Exercise details>
Exact copies of all the entries are required, and no pictures should appear in them.

Scene difference descriptions:
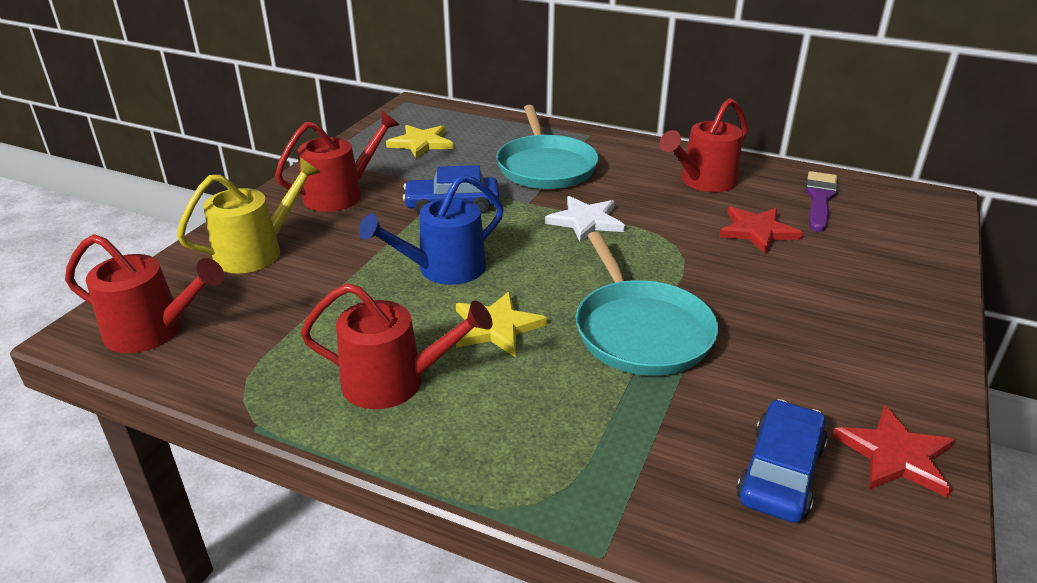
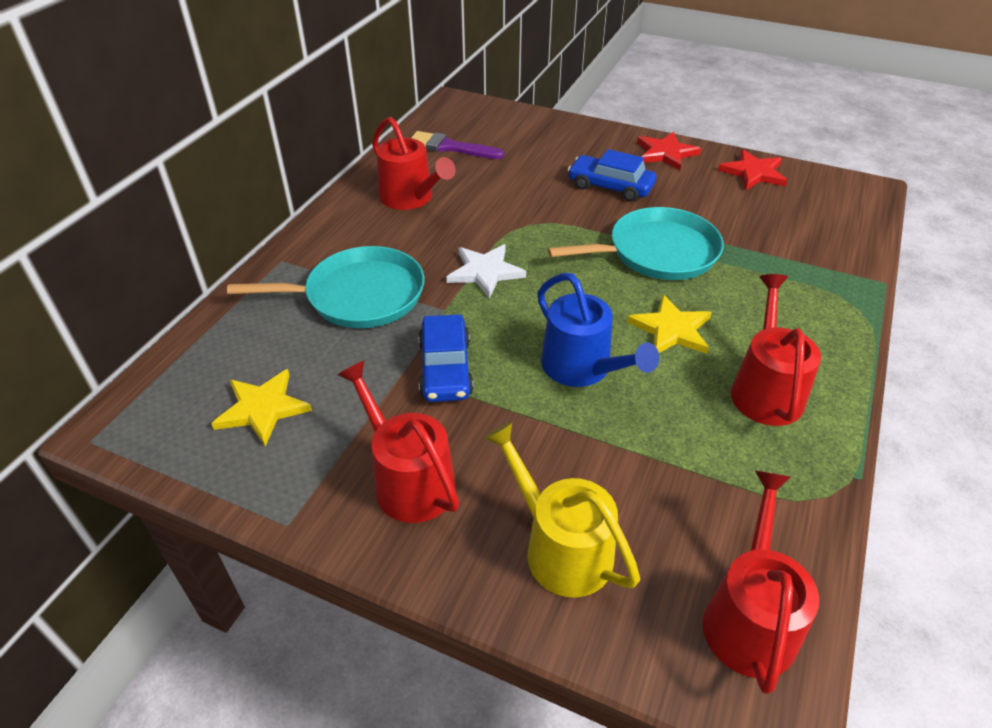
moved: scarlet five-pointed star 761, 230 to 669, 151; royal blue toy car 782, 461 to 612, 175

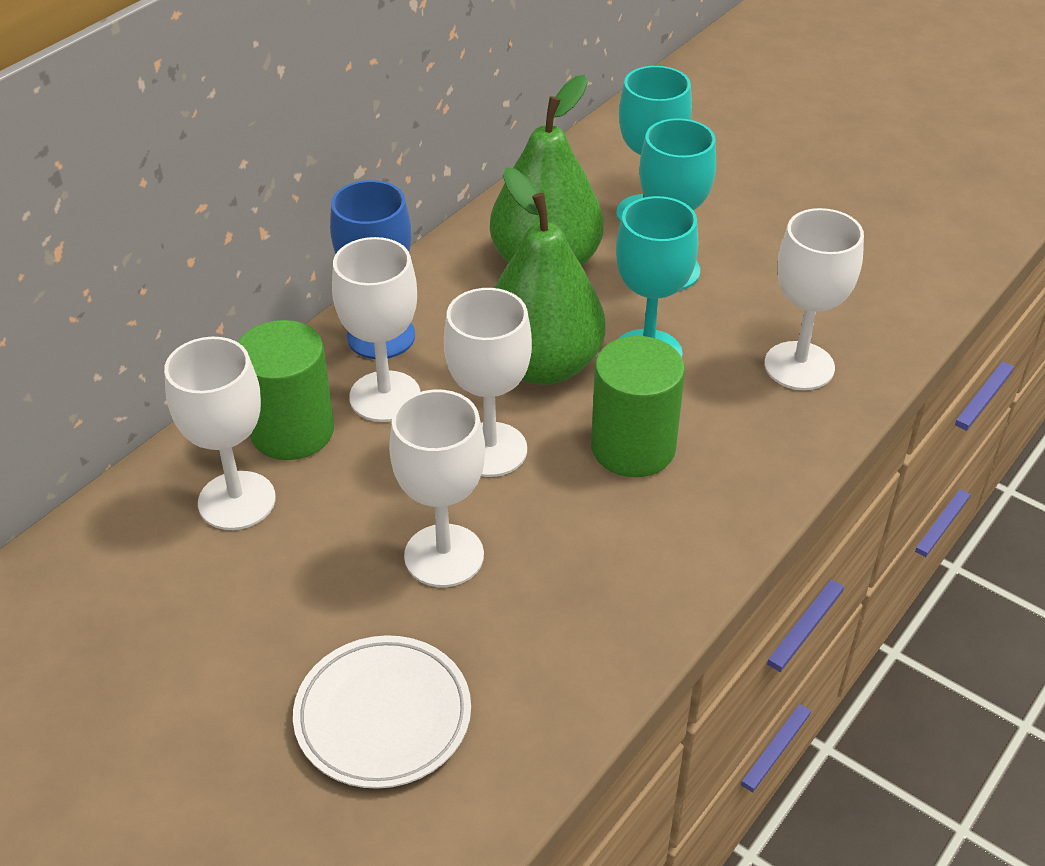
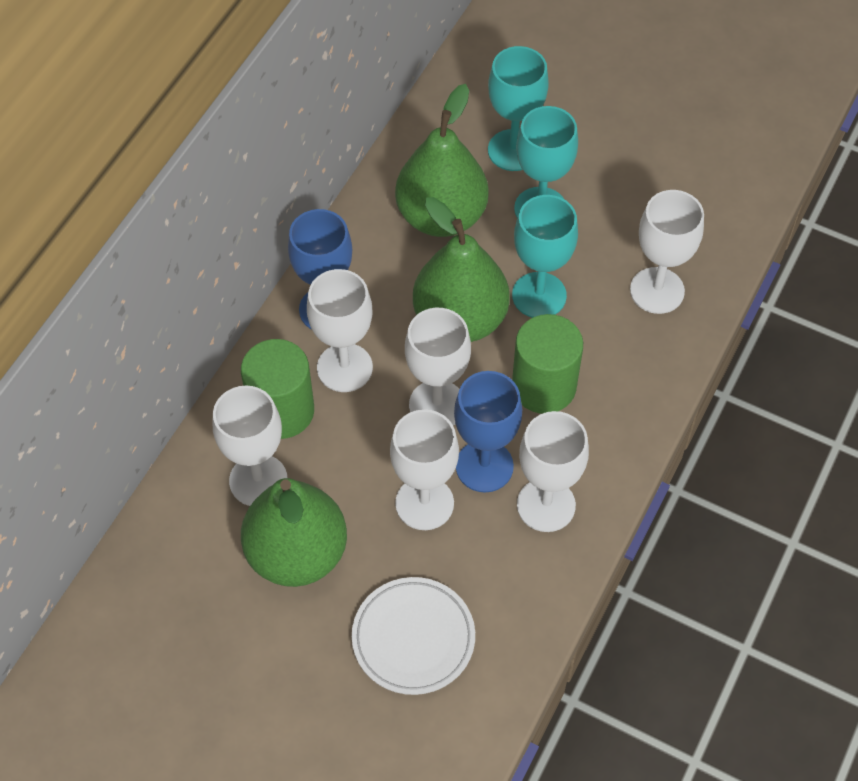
added: green toy pear 294, 532; royal blue chalice 488, 432; snow-white chalice 553, 471

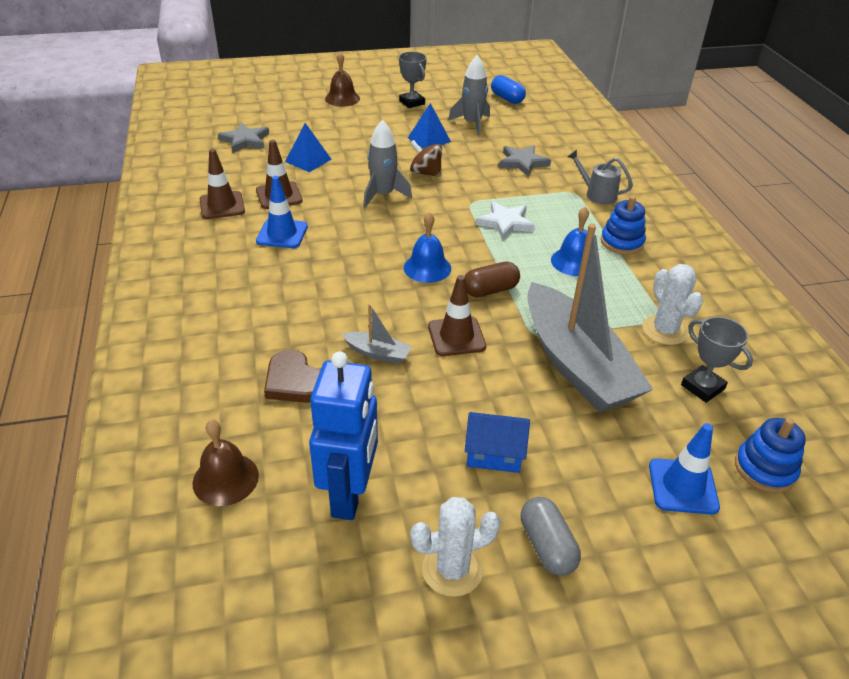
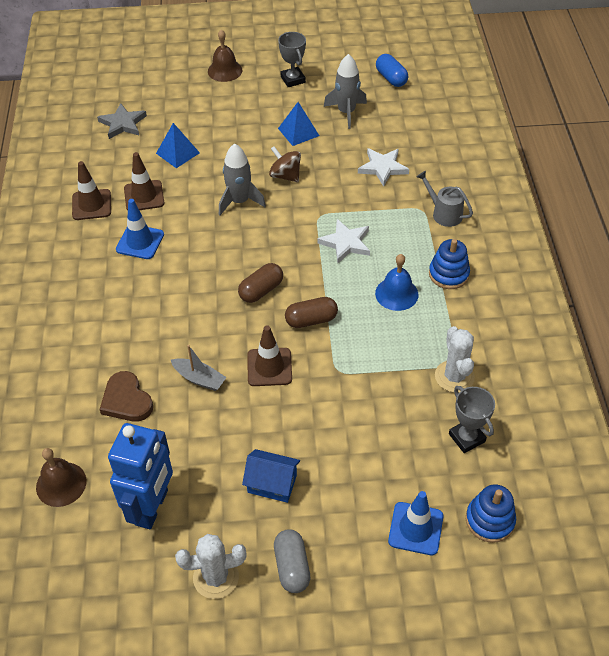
removed: grey boat 590, 317
replaced: royal blue bell 427, 247 to russet pill 260, 283
recoloured: grey five-pointed star 525, 161 to snow-white five-pointed star 383, 167

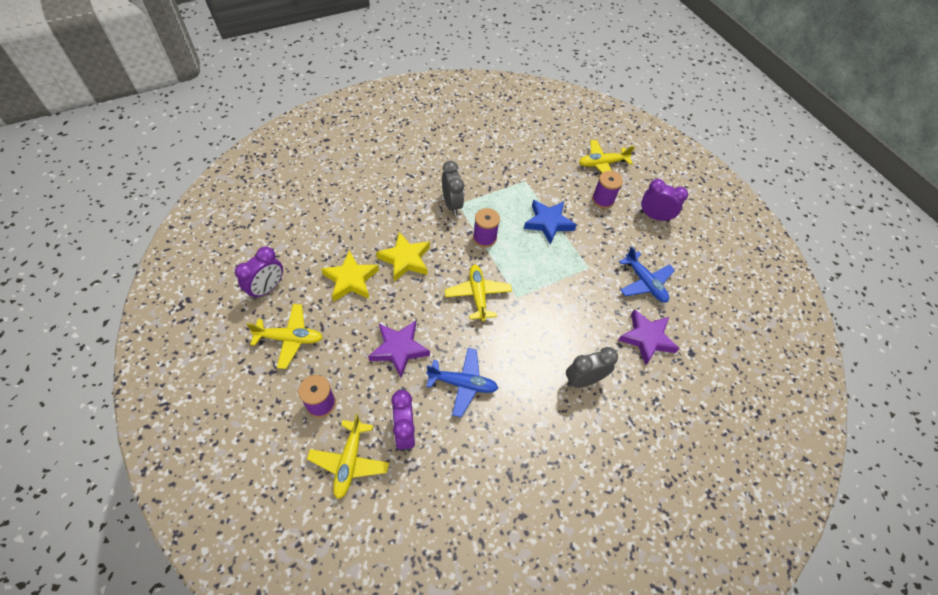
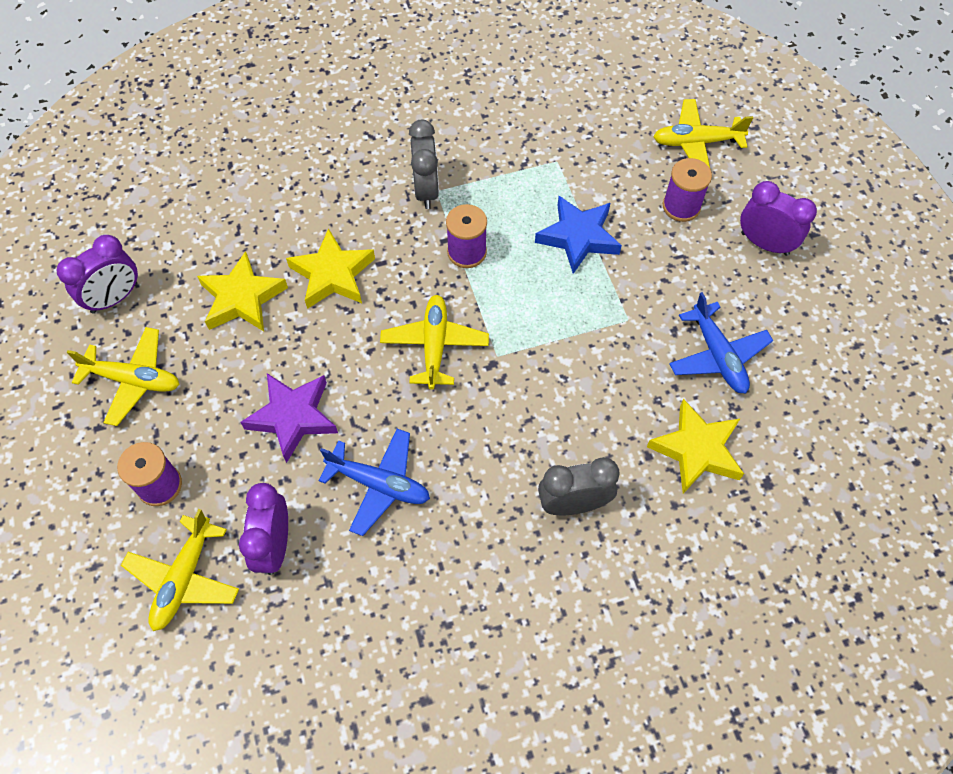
recoloured: purple five-pointed star 649, 337 to yellow five-pointed star 695, 446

Task answer>
moved: scarlet five-pointed star 761, 230 to 669, 151; royal blue toy car 782, 461 to 612, 175

added: green toy pear 294, 532; royal blue chalice 488, 432; snow-white chalice 553, 471

removed: grey boat 590, 317
replaced: royal blue bell 427, 247 to russet pill 260, 283
recoloured: grey five-pointed star 525, 161 to snow-white five-pointed star 383, 167

recoloured: purple five-pointed star 649, 337 to yellow five-pointed star 695, 446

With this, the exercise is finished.